■ Your goal
Repeat the listing exactly. The images do not belong in the copy.

◇ ◇ ◇ ◇

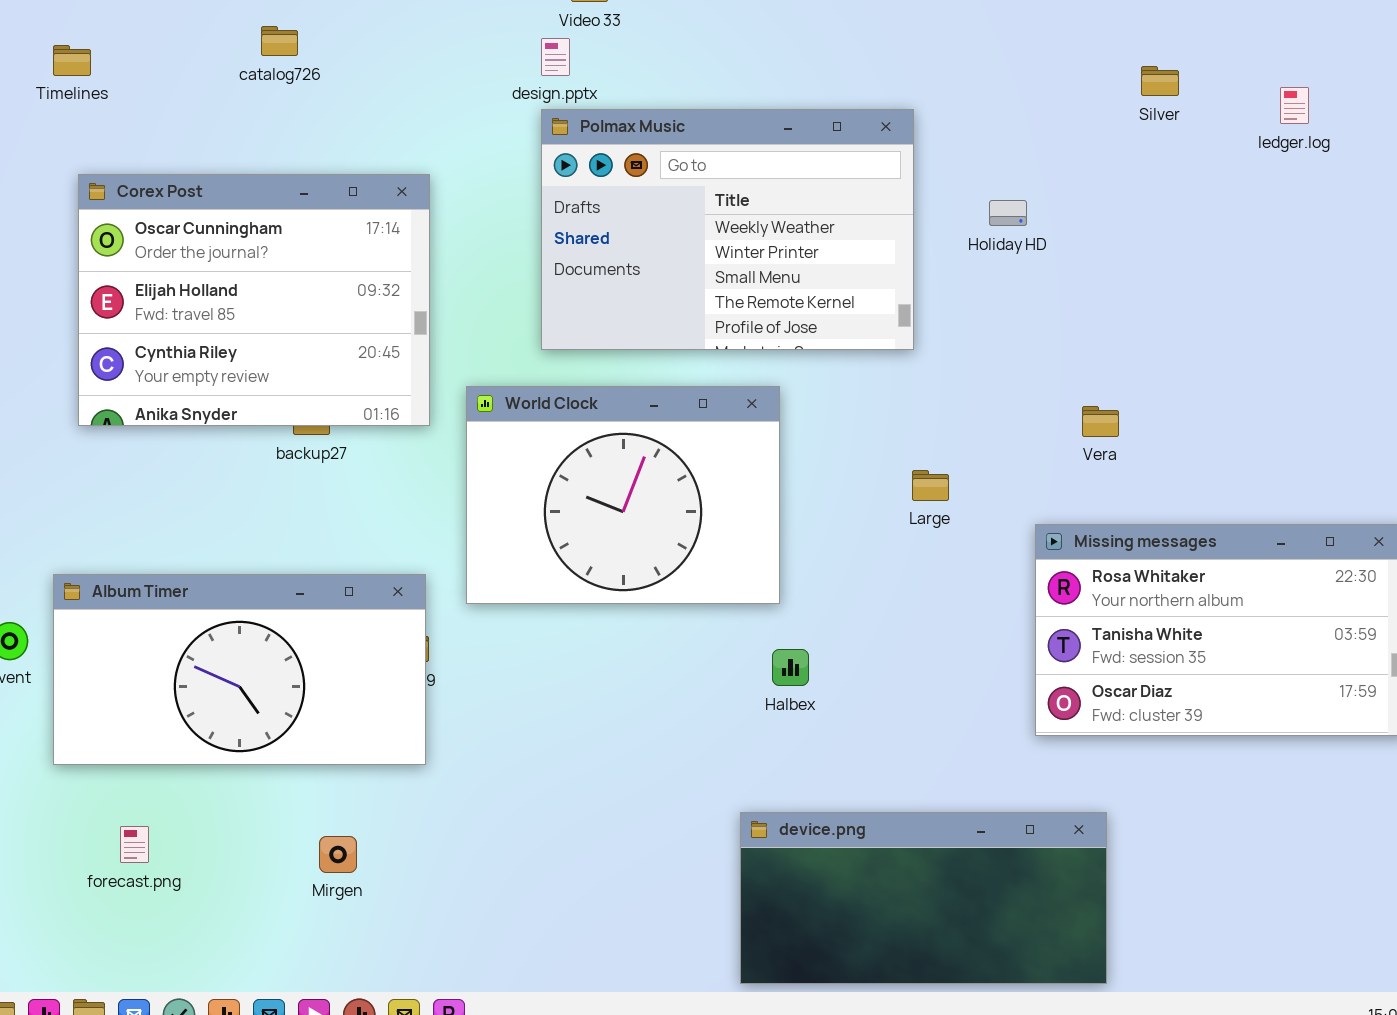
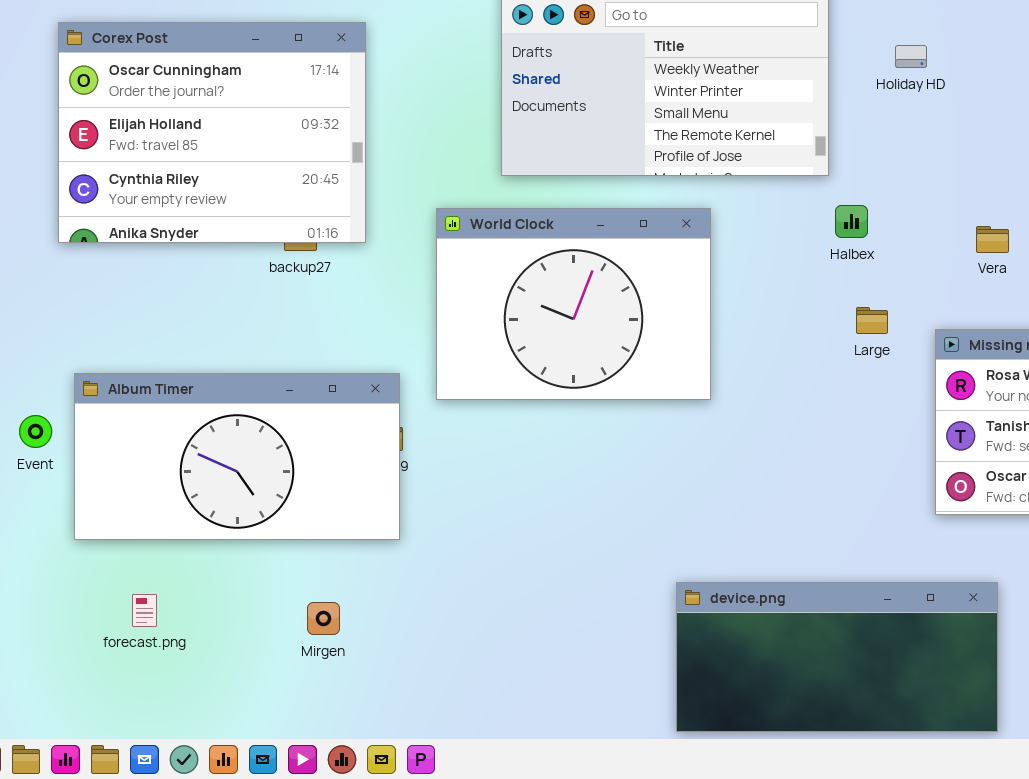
Corex Post: [78,174,430,426] -> [58,22,366,243], moved
Large: [912,470,949,501] -> [856,307,888,334], moved
Halbex: [772,649,809,686] -> [835,205,868,238], moved

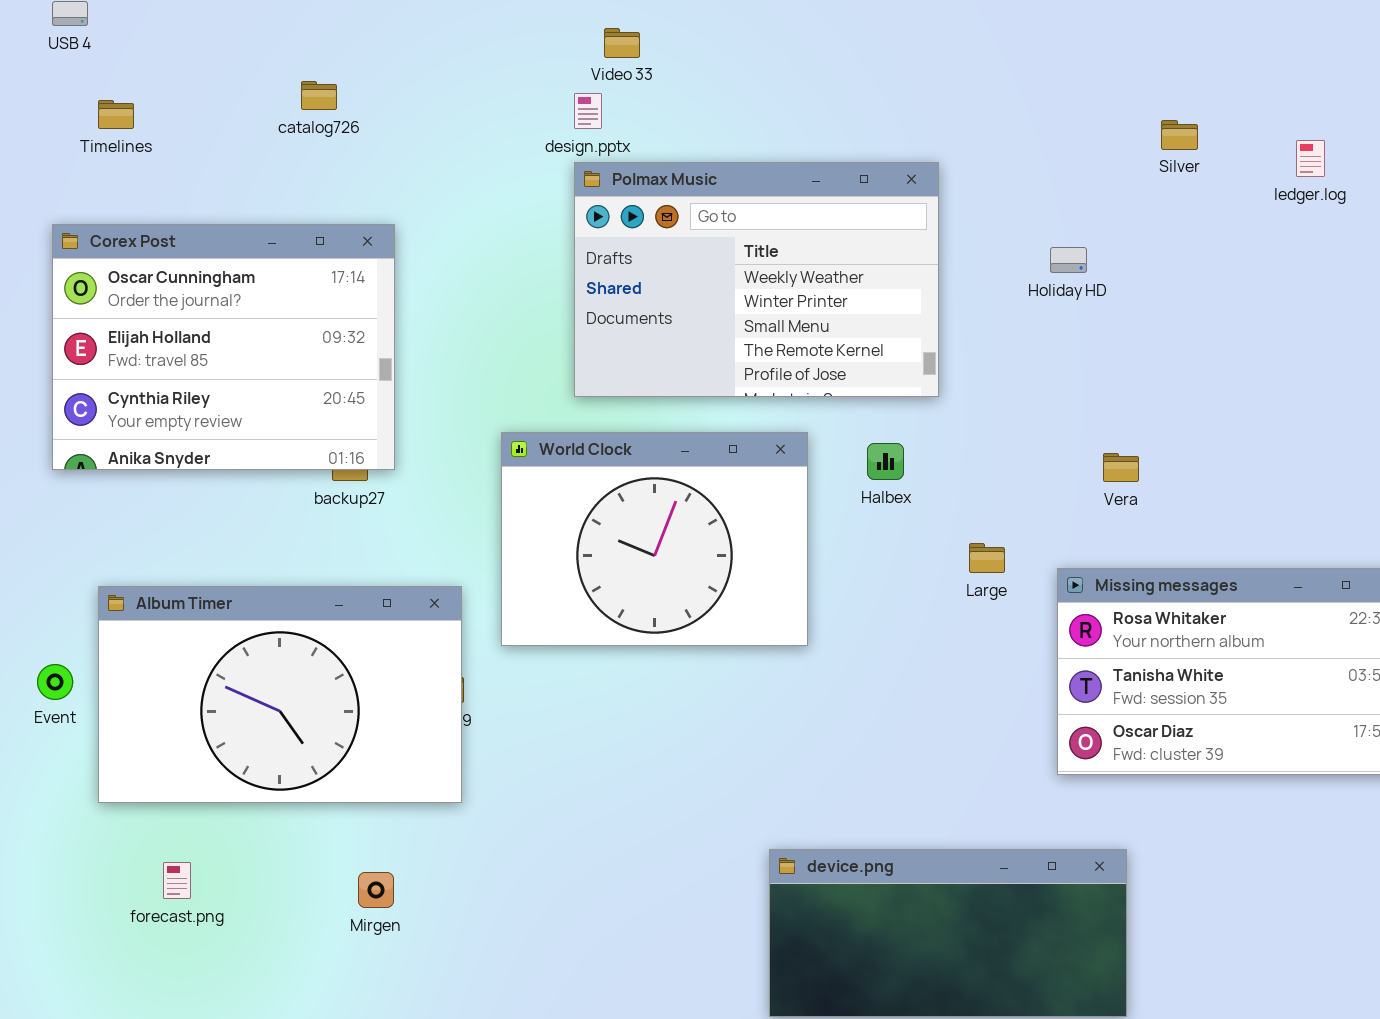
Corex Post: [58,22,366,243] -> [52,224,395,470], moved
Holiday HD: [895,45,927,68] -> [1050,247,1087,273], moved
Halbex: [835,205,868,238] -> [867,443,904,480], moved
Album Timer: [74,373,400,540] -> [98,586,462,803], resized

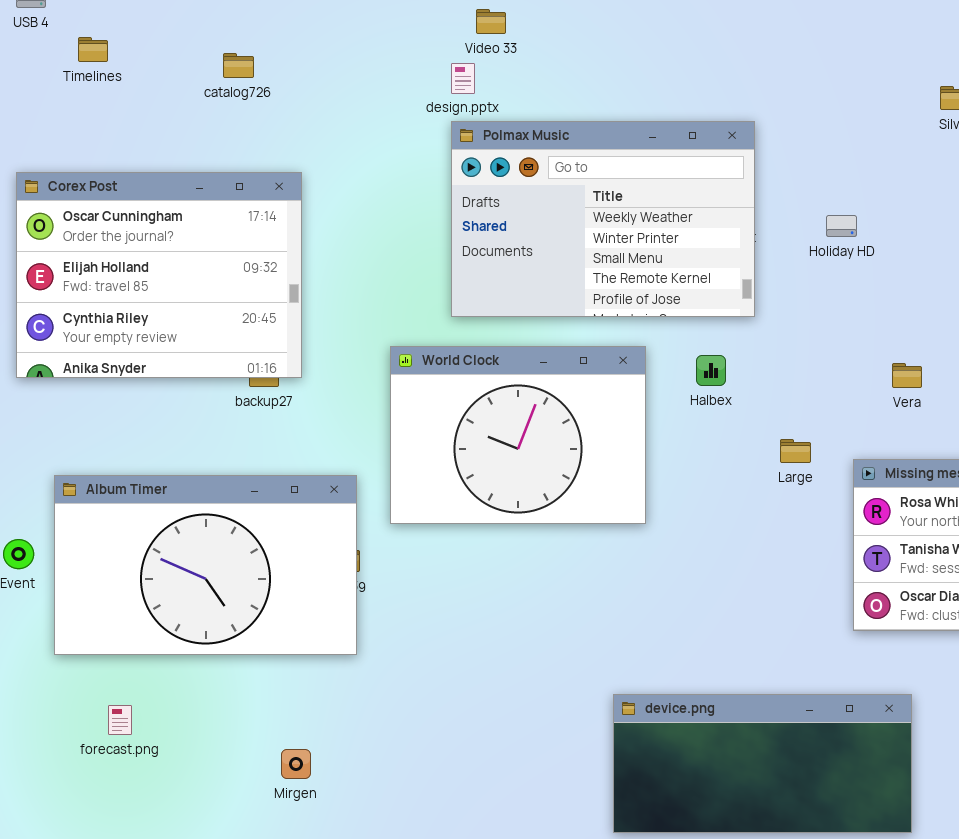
Timelines: [98,100,134,129] -> [78,37,108,62], moved
Holiday HD: [1050,247,1087,273] -> [826,215,857,237], moved
Mirgen: [358,872,394,908] -> [281,749,311,779], moved

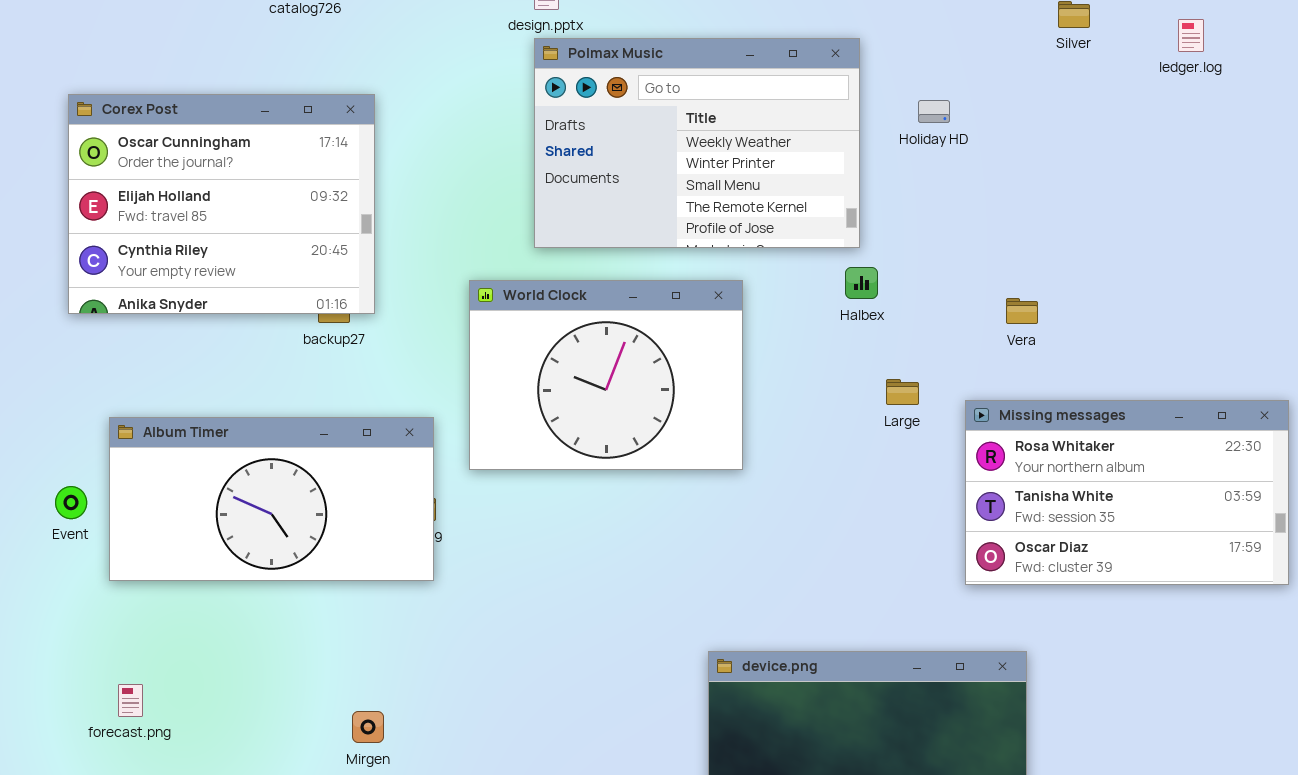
Holiday HD: [826,215,857,237] -> [918,100,950,123], moved
Halbex: [696,355,726,386] -> [845,267,878,299], moved
Album Timer: [54,475,357,655] -> [109,417,434,581], resized
forecast.png: [108,705,132,735] -> [118,684,143,717], moved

◇ ◇ ◇ ◇

■ Task answer
Corex Post: [78,174,430,426] -> [58,22,366,243], moved
Large: [912,470,949,501] -> [856,307,888,334], moved
Halbex: [772,649,809,686] -> [835,205,868,238], moved

Corex Post: [58,22,366,243] -> [52,224,395,470], moved
Holiday HD: [895,45,927,68] -> [1050,247,1087,273], moved
Halbex: [835,205,868,238] -> [867,443,904,480], moved
Album Timer: [74,373,400,540] -> [98,586,462,803], resized

Timelines: [98,100,134,129] -> [78,37,108,62], moved
Holiday HD: [1050,247,1087,273] -> [826,215,857,237], moved
Mirgen: [358,872,394,908] -> [281,749,311,779], moved

Holiday HD: [826,215,857,237] -> [918,100,950,123], moved
Halbex: [696,355,726,386] -> [845,267,878,299], moved
Album Timer: [54,475,357,655] -> [109,417,434,581], resized
forecast.png: [108,705,132,735] -> [118,684,143,717], moved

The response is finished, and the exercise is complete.